• **Assignment**: Below are the records; copy each line in them that holds the word "bear".

§

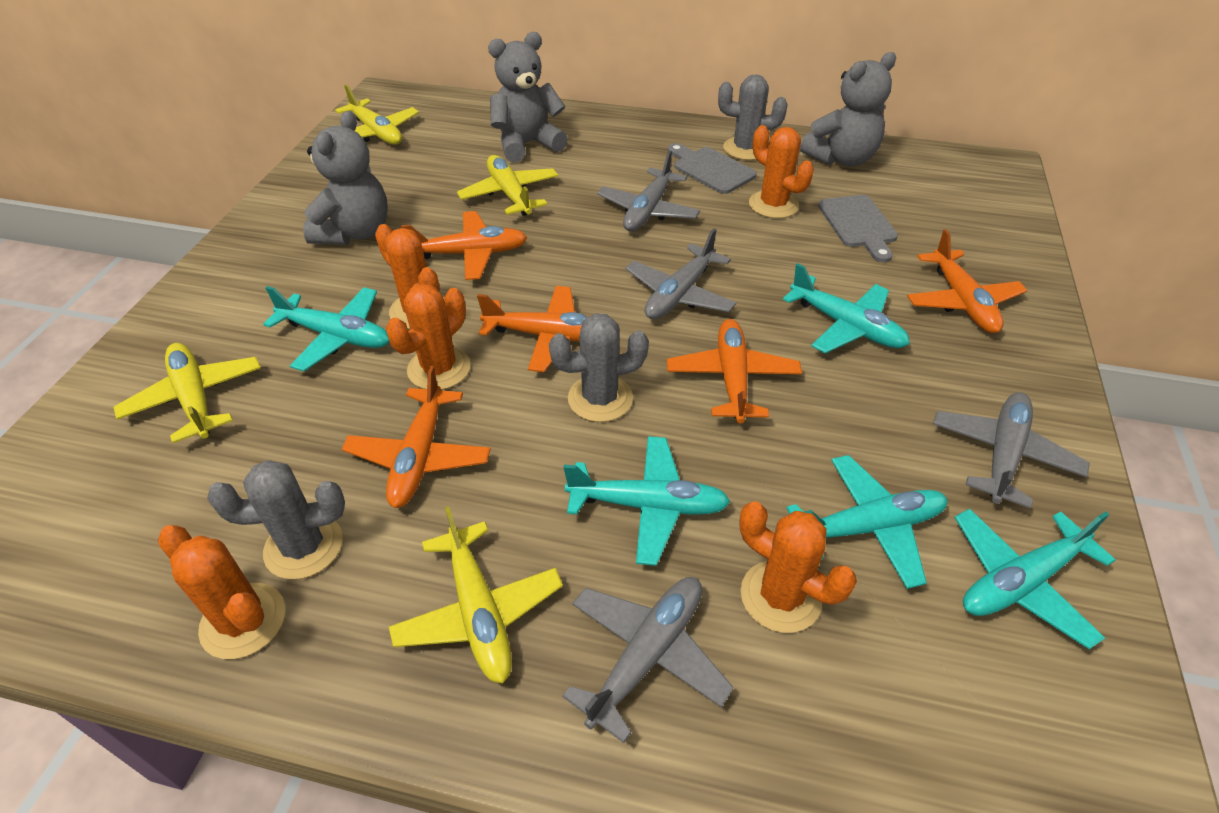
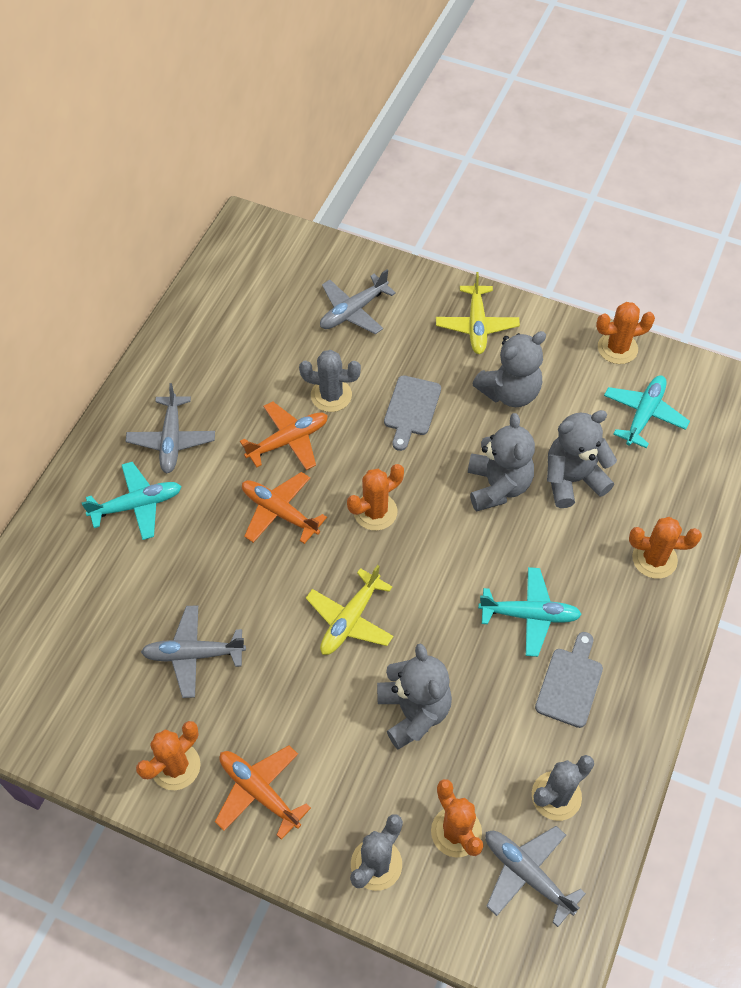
grey teddy bear: 3 -> 4
orange plane: 5 -> 3
turquoise plane: 5 -> 3
yellow plane: 4 -> 2

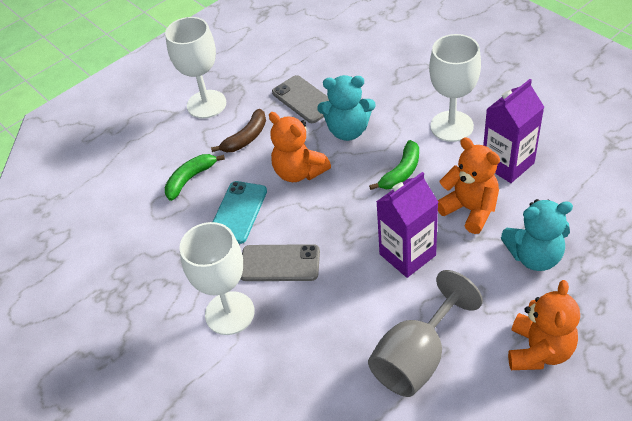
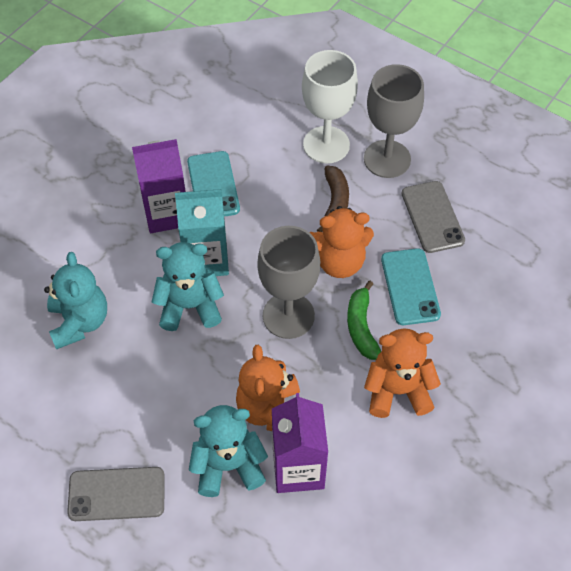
green banana: 2 -> 1
grey goblet: 1 -> 2
turquoise carton: 0 -> 1
turquoise phone: 1 -> 2
turquoise teddy bear: 2 -> 3
white goblet: 3 -> 1

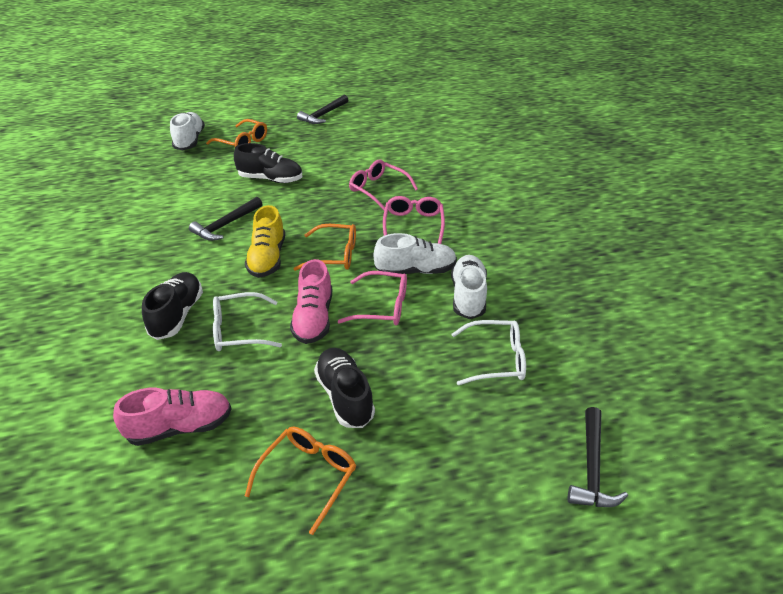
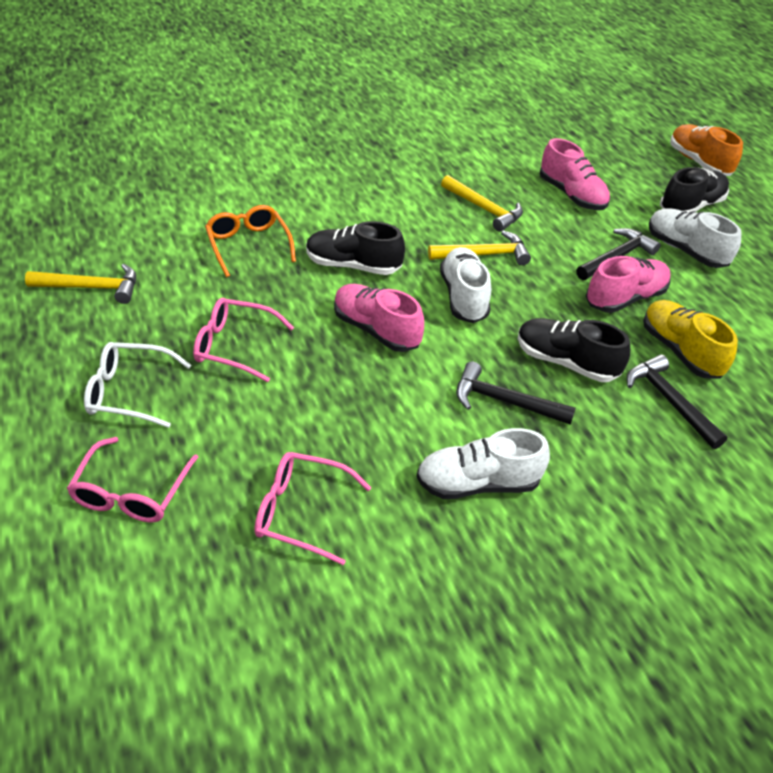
orange glasses: 3 -> 1
orange shoe: 0 -> 1
pink shoe: 2 -> 3
white glasses: 2 -> 1
yellow hammer: 0 -> 3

§

• **Result**:
grey teddy bear: 3 -> 4
turquoise teddy bear: 2 -> 3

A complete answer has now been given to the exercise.